### TASK ITEM
Output the entries that follow character for character. Leave every image out.

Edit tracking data
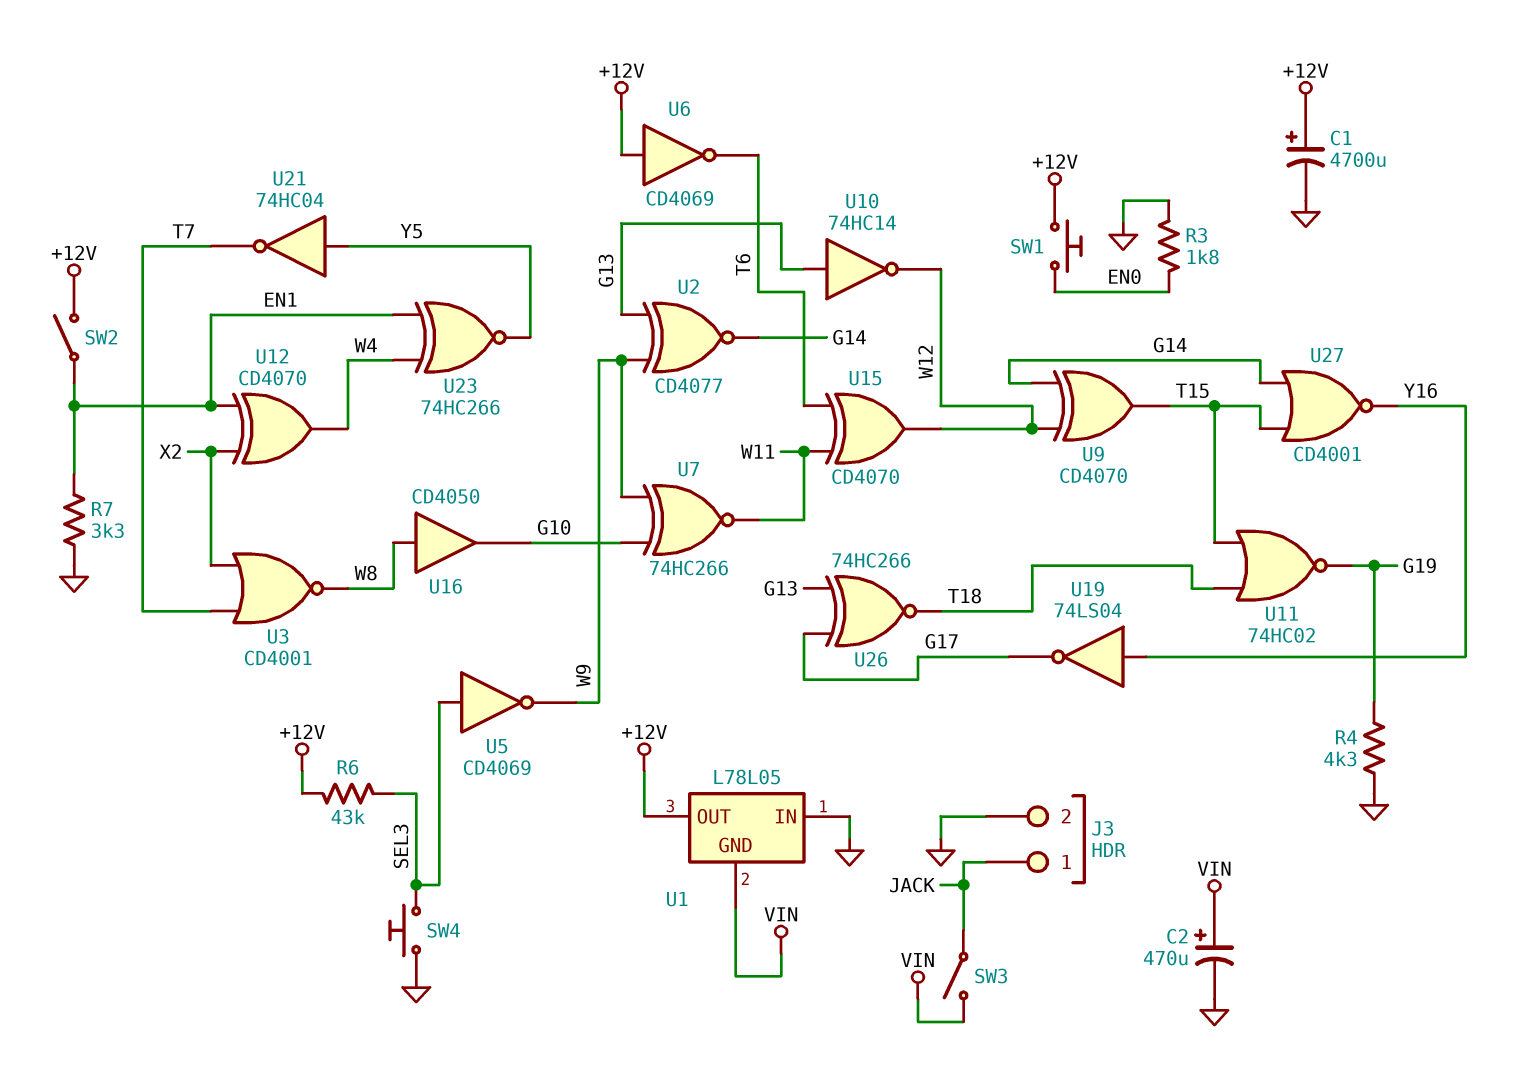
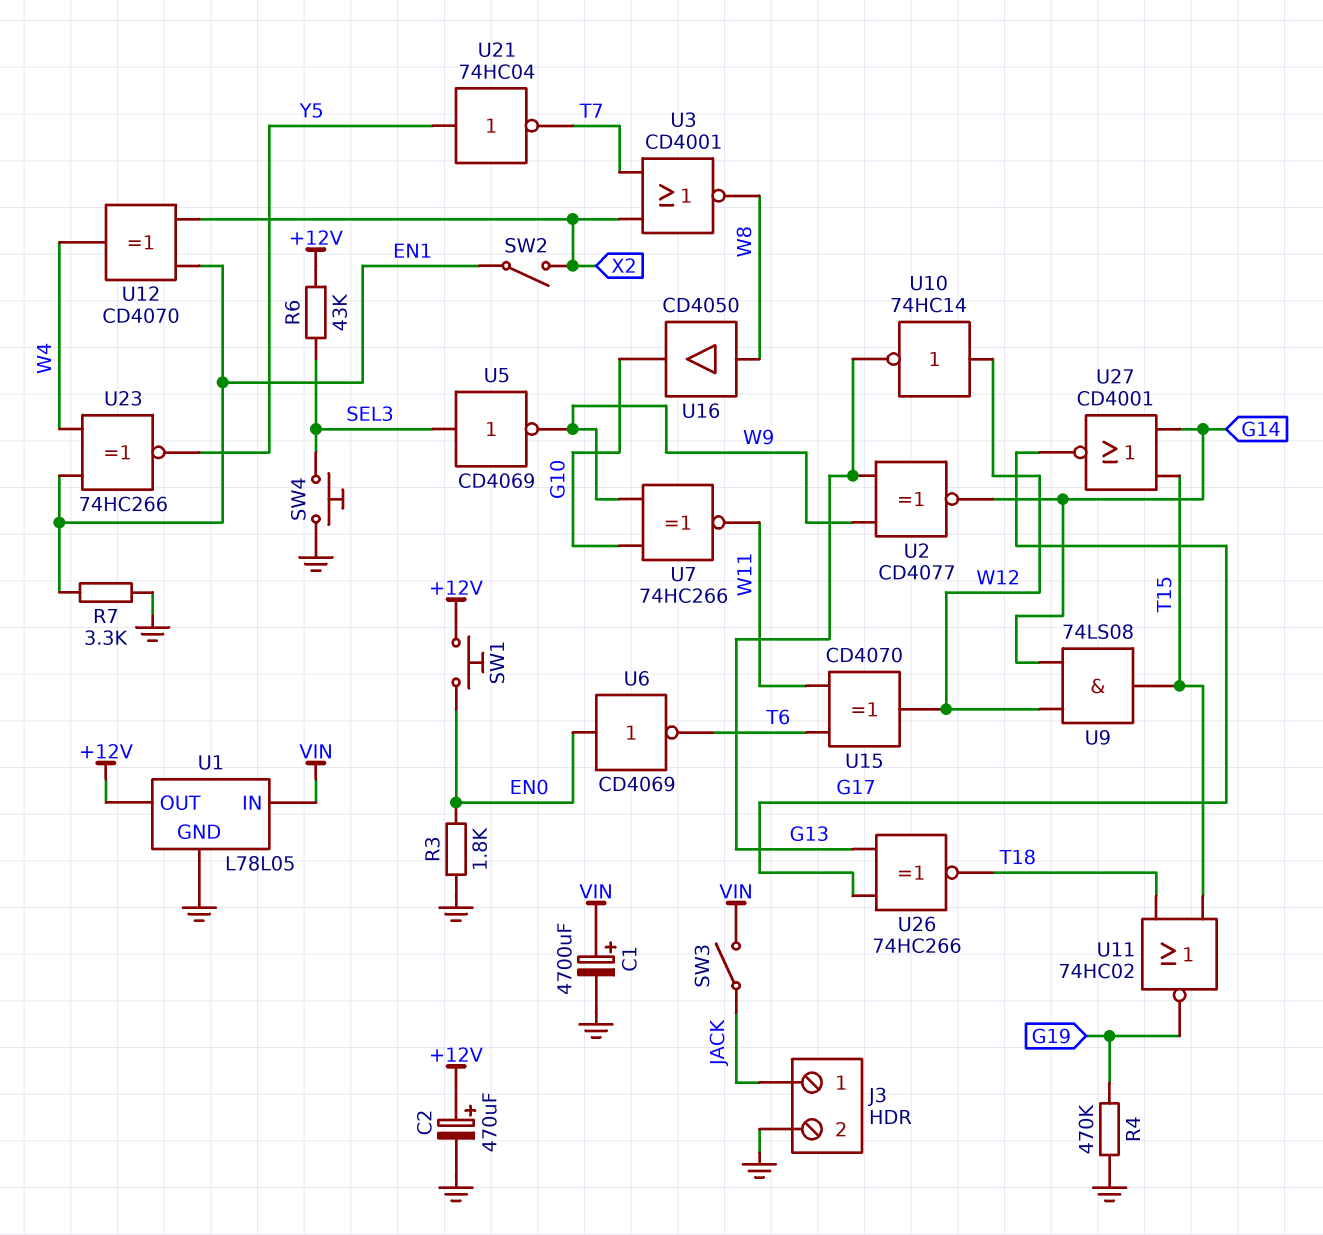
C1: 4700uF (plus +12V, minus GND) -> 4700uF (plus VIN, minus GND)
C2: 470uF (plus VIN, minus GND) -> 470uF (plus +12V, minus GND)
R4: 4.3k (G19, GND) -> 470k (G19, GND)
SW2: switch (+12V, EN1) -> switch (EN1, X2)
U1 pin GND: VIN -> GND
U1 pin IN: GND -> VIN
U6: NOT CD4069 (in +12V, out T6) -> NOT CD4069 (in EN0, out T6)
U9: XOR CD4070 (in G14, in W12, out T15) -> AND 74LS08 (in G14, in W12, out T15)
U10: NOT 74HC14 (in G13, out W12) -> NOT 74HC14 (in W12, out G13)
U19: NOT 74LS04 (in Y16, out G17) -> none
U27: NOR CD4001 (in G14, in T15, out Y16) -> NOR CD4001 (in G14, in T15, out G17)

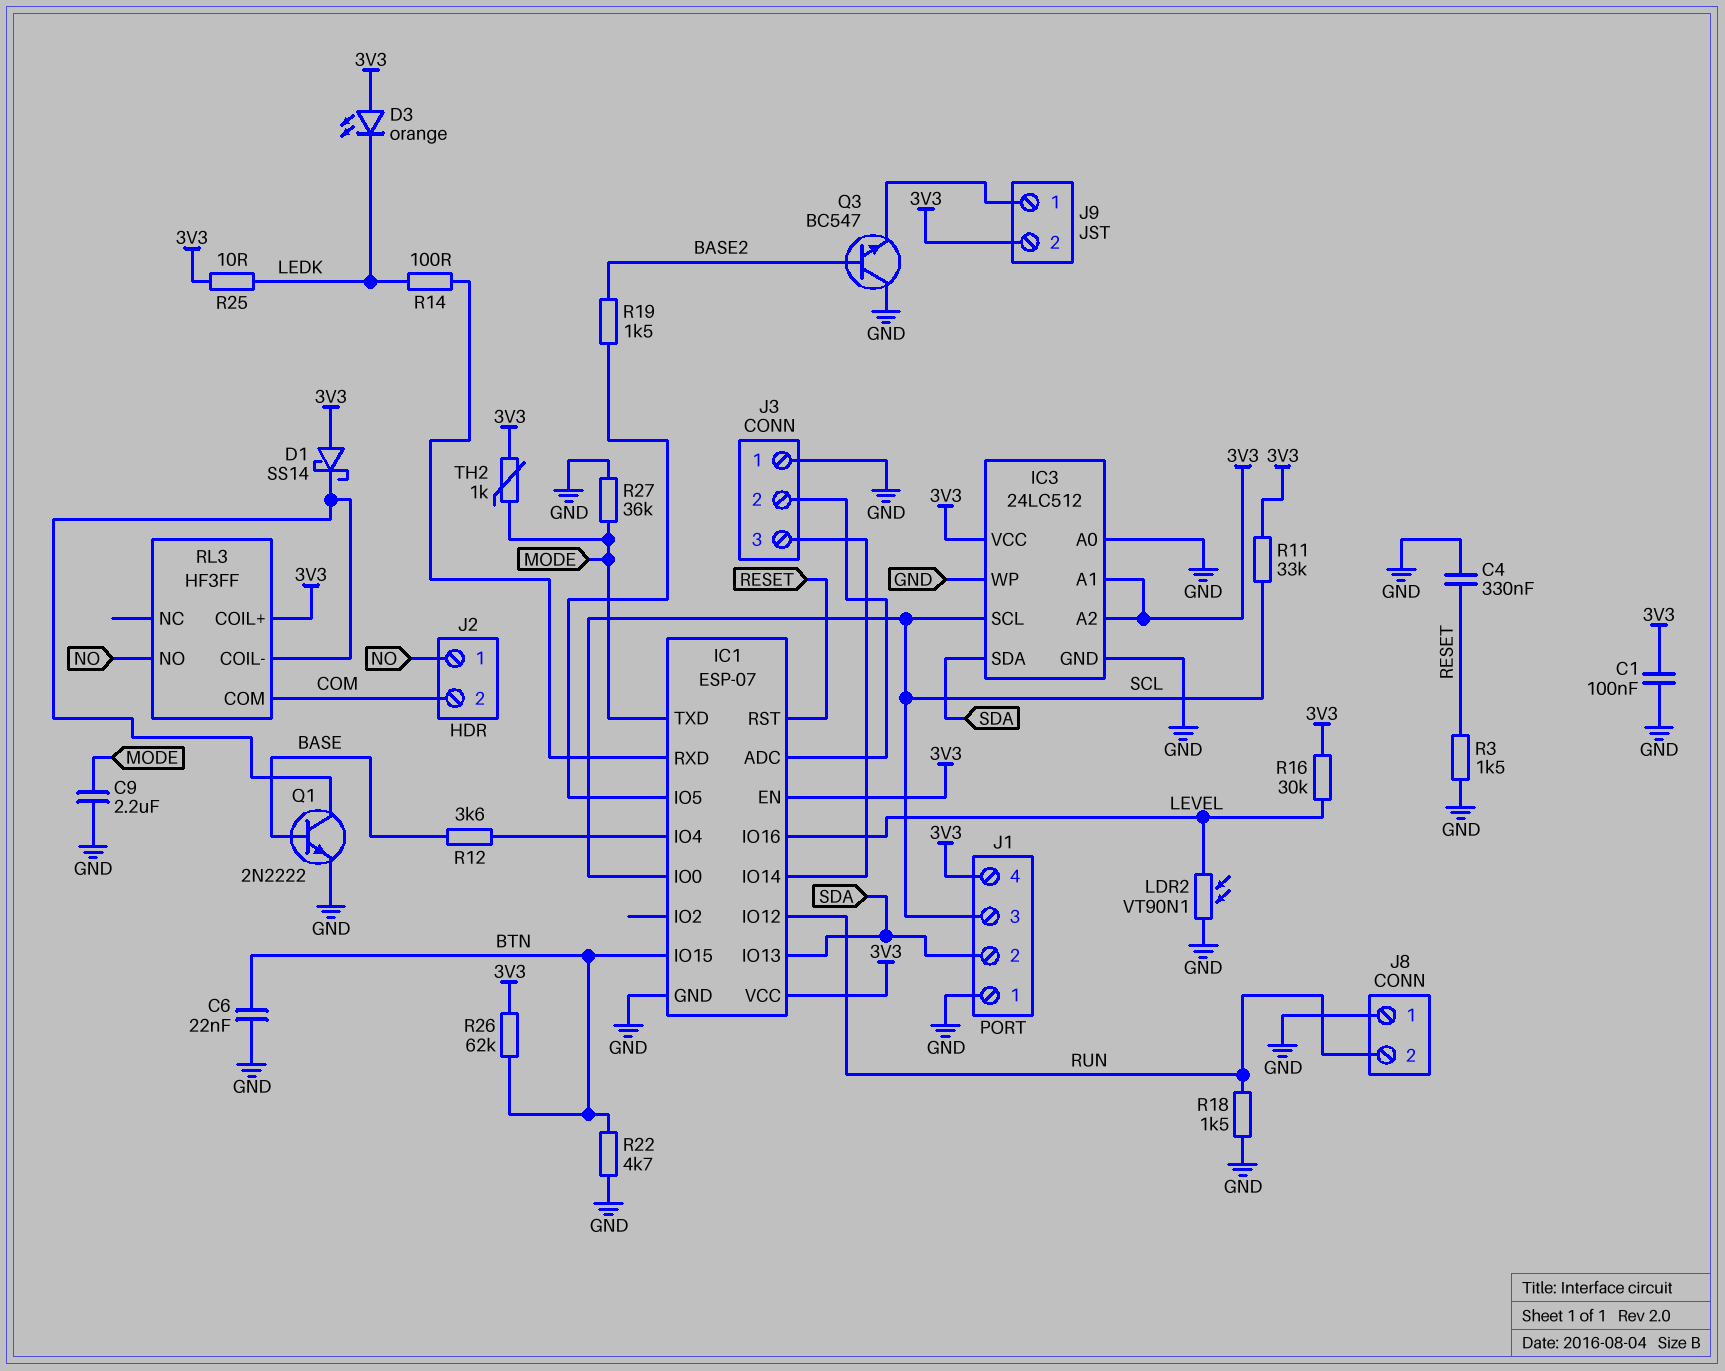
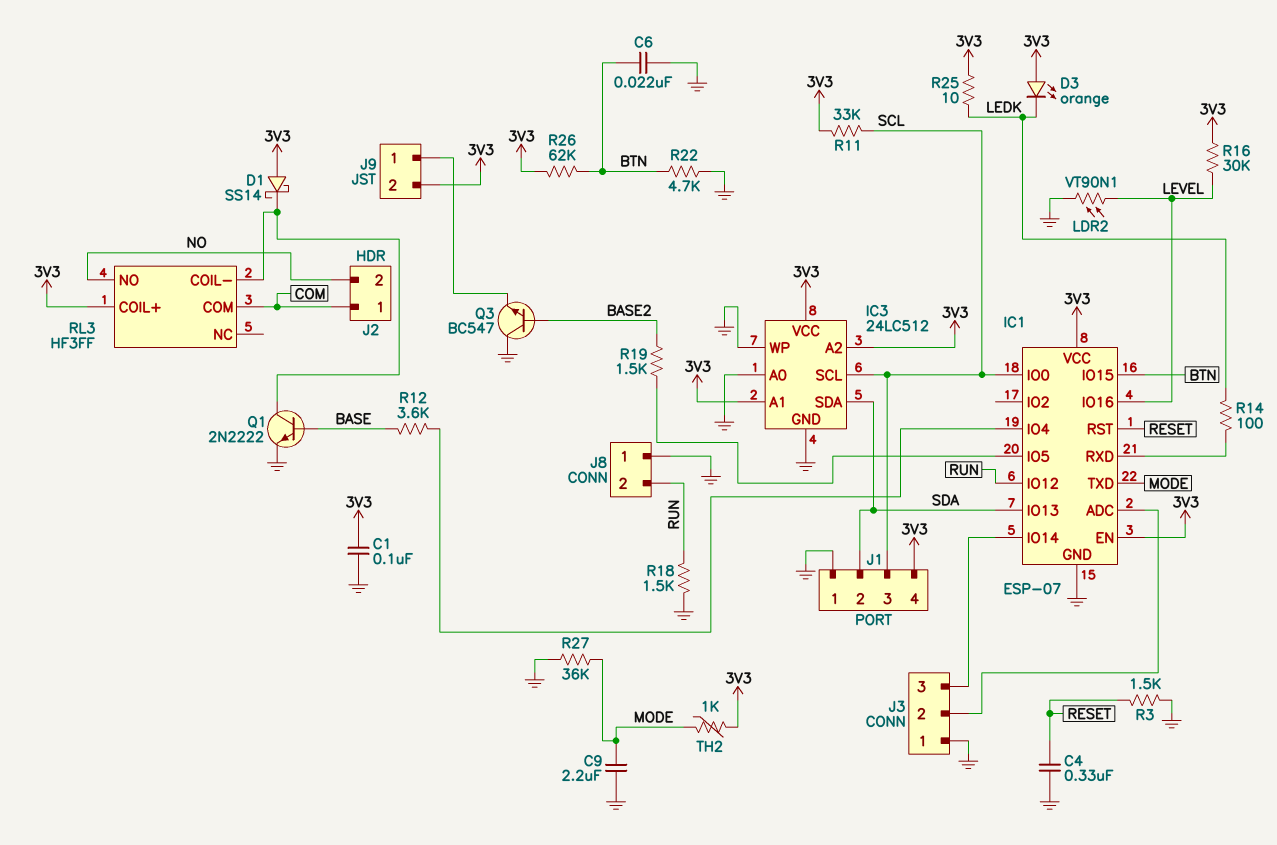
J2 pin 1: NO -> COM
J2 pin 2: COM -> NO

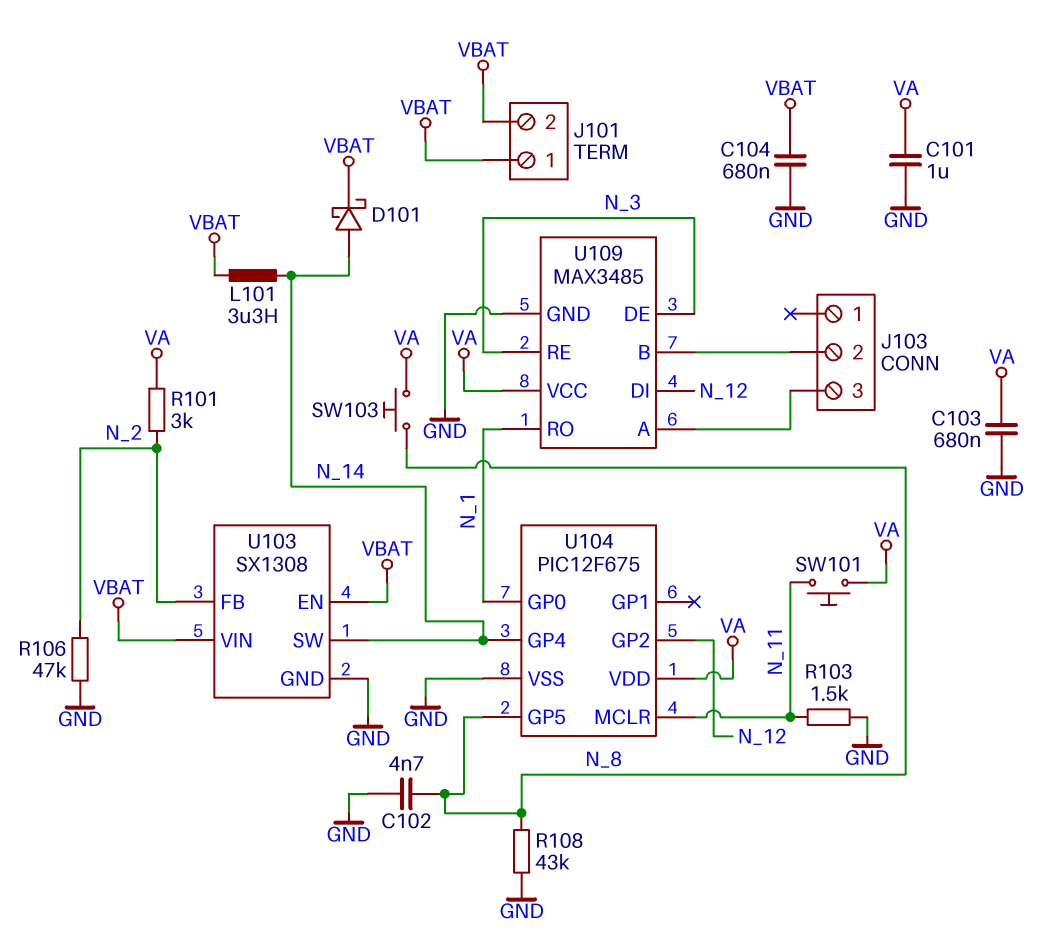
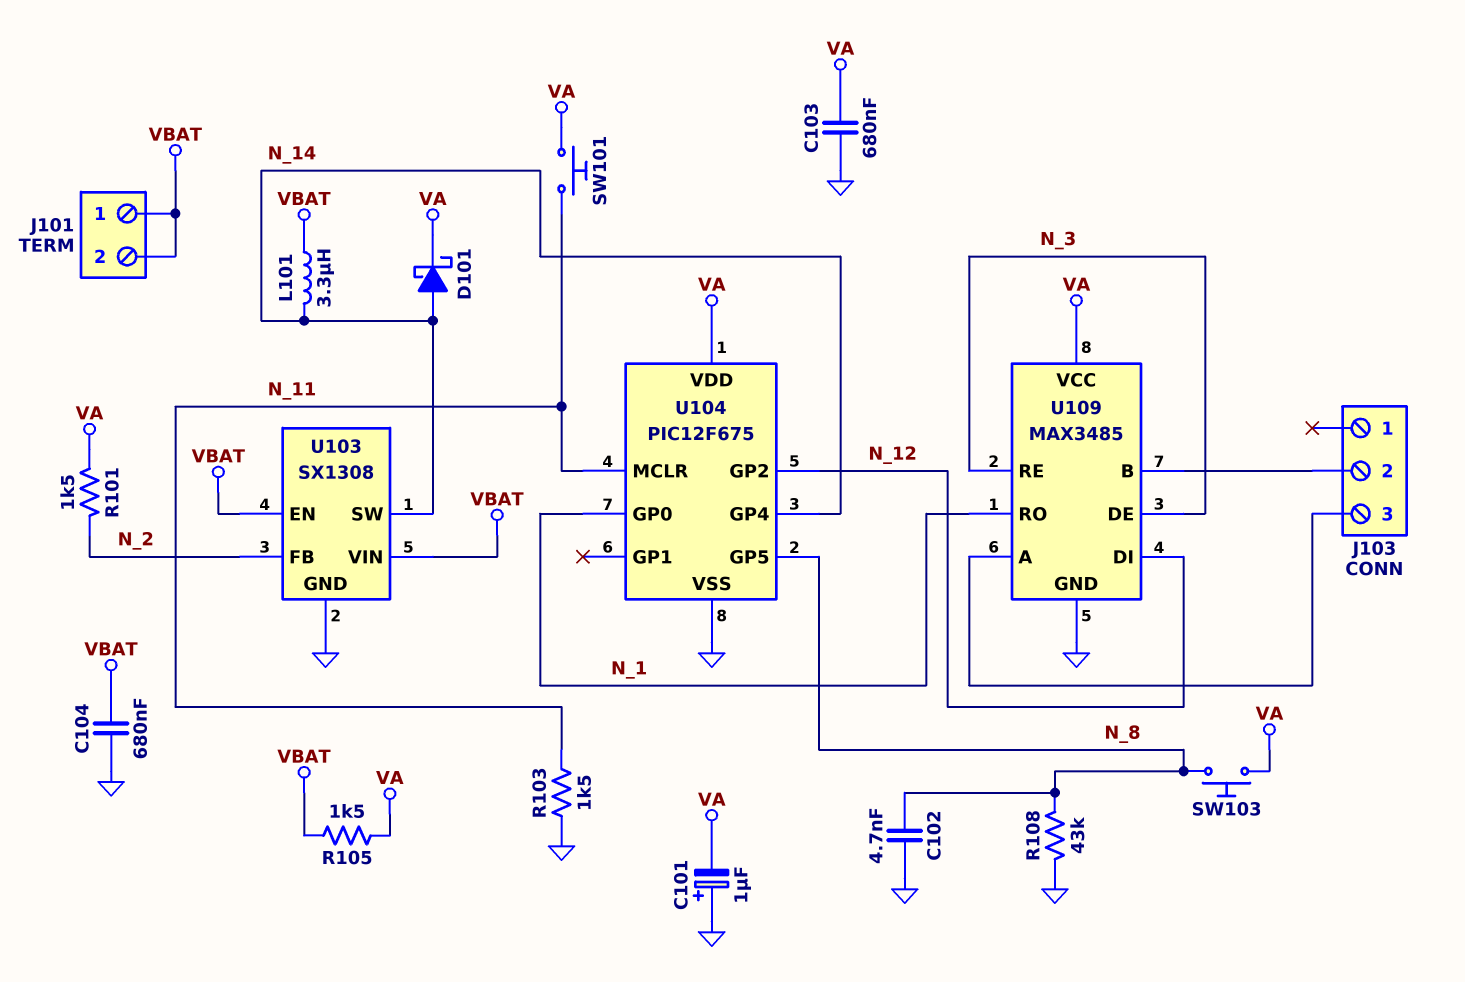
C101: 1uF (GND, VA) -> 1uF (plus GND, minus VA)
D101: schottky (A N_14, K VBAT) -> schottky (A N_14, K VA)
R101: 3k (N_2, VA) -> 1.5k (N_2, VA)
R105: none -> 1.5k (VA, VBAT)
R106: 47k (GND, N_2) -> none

### WRITTEN RESPONSE
C1: 4700uF (plus +12V, minus GND) -> 4700uF (plus VIN, minus GND)
C2: 470uF (plus VIN, minus GND) -> 470uF (plus +12V, minus GND)
R4: 4.3k (G19, GND) -> 470k (G19, GND)
SW2: switch (+12V, EN1) -> switch (EN1, X2)
U1 pin GND: VIN -> GND
U1 pin IN: GND -> VIN
U6: NOT CD4069 (in +12V, out T6) -> NOT CD4069 (in EN0, out T6)
U9: XOR CD4070 (in G14, in W12, out T15) -> AND 74LS08 (in G14, in W12, out T15)
U10: NOT 74HC14 (in G13, out W12) -> NOT 74HC14 (in W12, out G13)
U19: NOT 74LS04 (in Y16, out G17) -> none
U27: NOR CD4001 (in G14, in T15, out Y16) -> NOR CD4001 (in G14, in T15, out G17)

J2 pin 1: NO -> COM
J2 pin 2: COM -> NO

C101: 1uF (GND, VA) -> 1uF (plus GND, minus VA)
D101: schottky (A N_14, K VBAT) -> schottky (A N_14, K VA)
R101: 3k (N_2, VA) -> 1.5k (N_2, VA)
R105: none -> 1.5k (VA, VBAT)
R106: 47k (GND, N_2) -> none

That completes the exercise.